═══ DATA

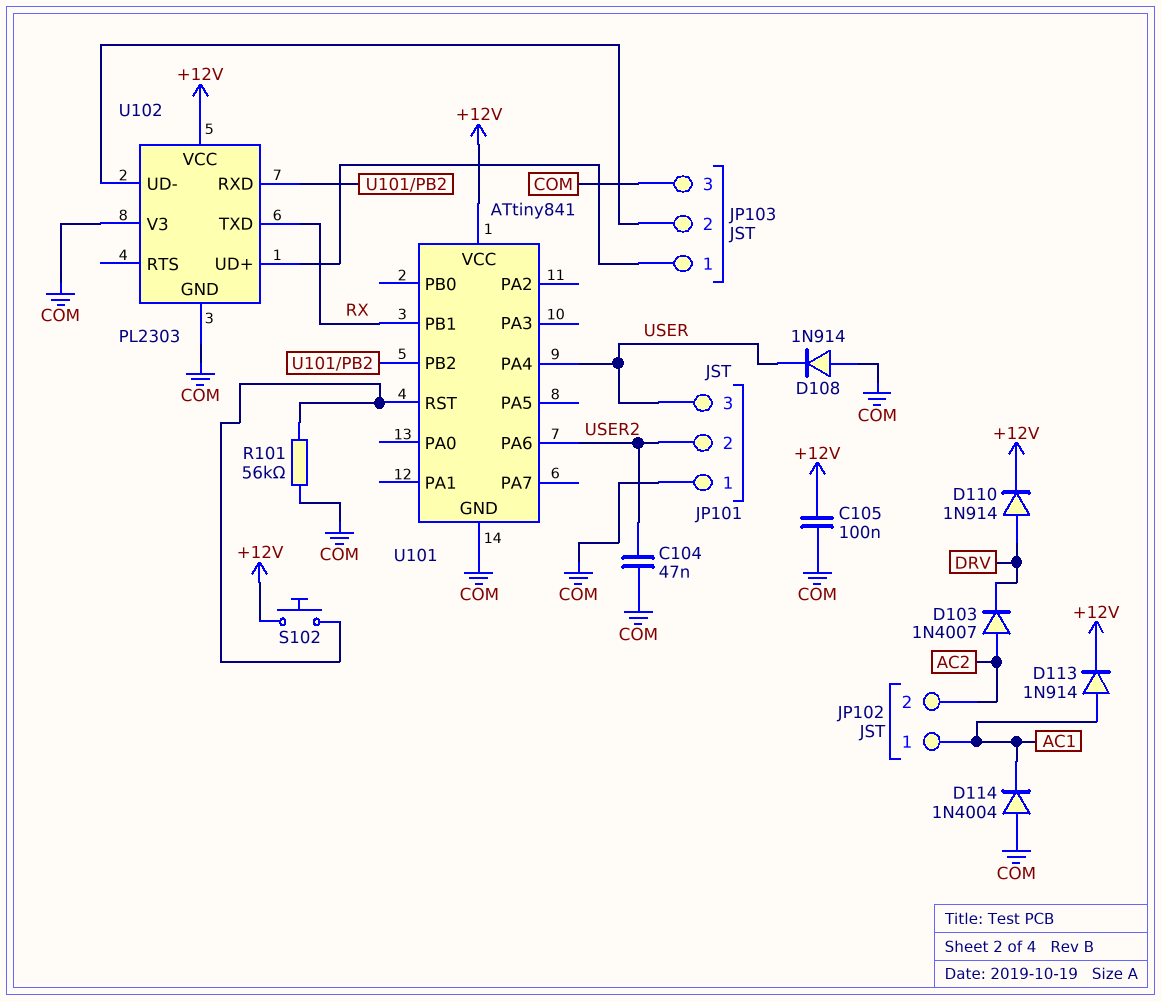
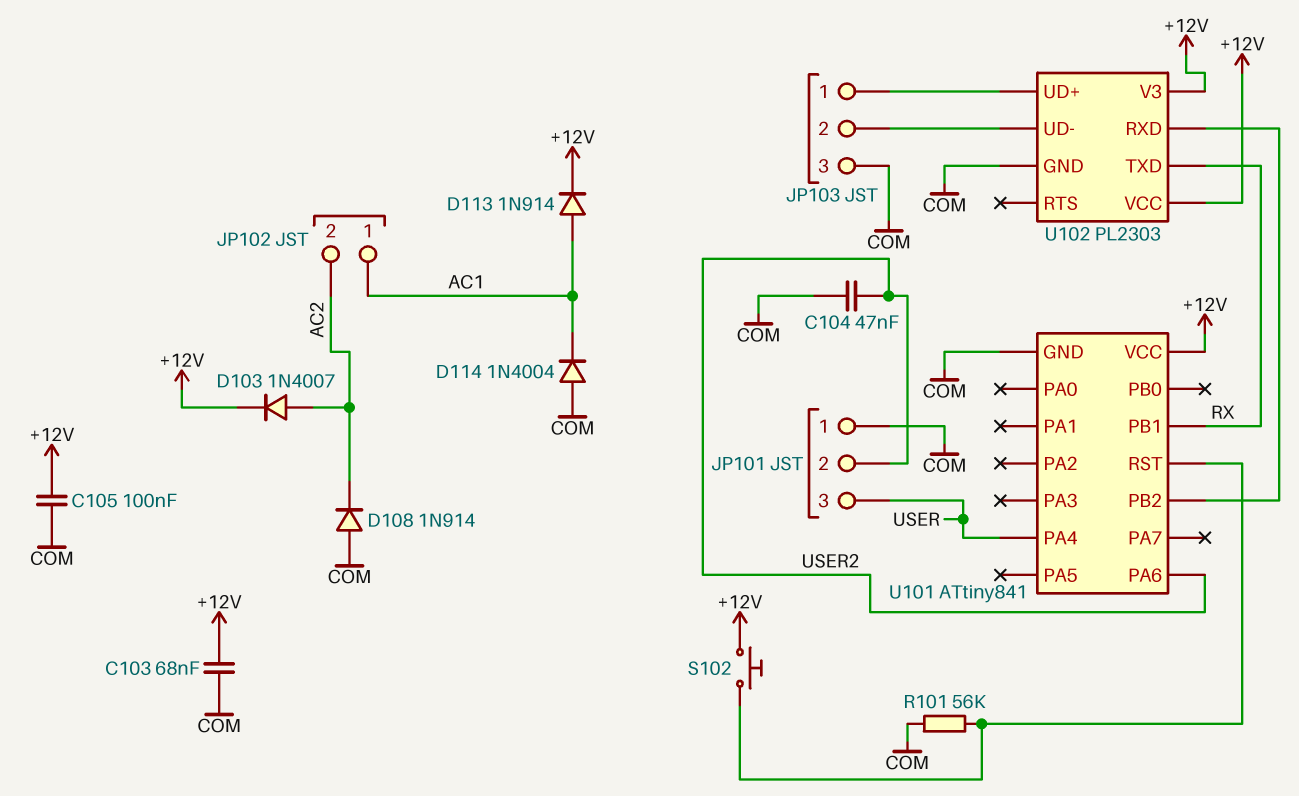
C103: none -> 68nF (+12V, COM)
D103: diode 1N4007 (A AC2, K DRV) -> diode 1N4007 (A AC2, K +12V)
D108: diode 1N914 (A COM, K USER) -> diode 1N914 (A COM, K AC2)
D110: diode 1N914 (A DRV, K +12V) -> none
U102 pin V3: COM -> +12V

══════

** ABOUT THIS TASK **
Starting at the first entry above and ending at the last, write everything out exactly except the pictures.

** SOLUTION **
C103: none -> 68nF (+12V, COM)
D103: diode 1N4007 (A AC2, K DRV) -> diode 1N4007 (A AC2, K +12V)
D108: diode 1N914 (A COM, K USER) -> diode 1N914 (A COM, K AC2)
D110: diode 1N914 (A DRV, K +12V) -> none
U102 pin V3: COM -> +12V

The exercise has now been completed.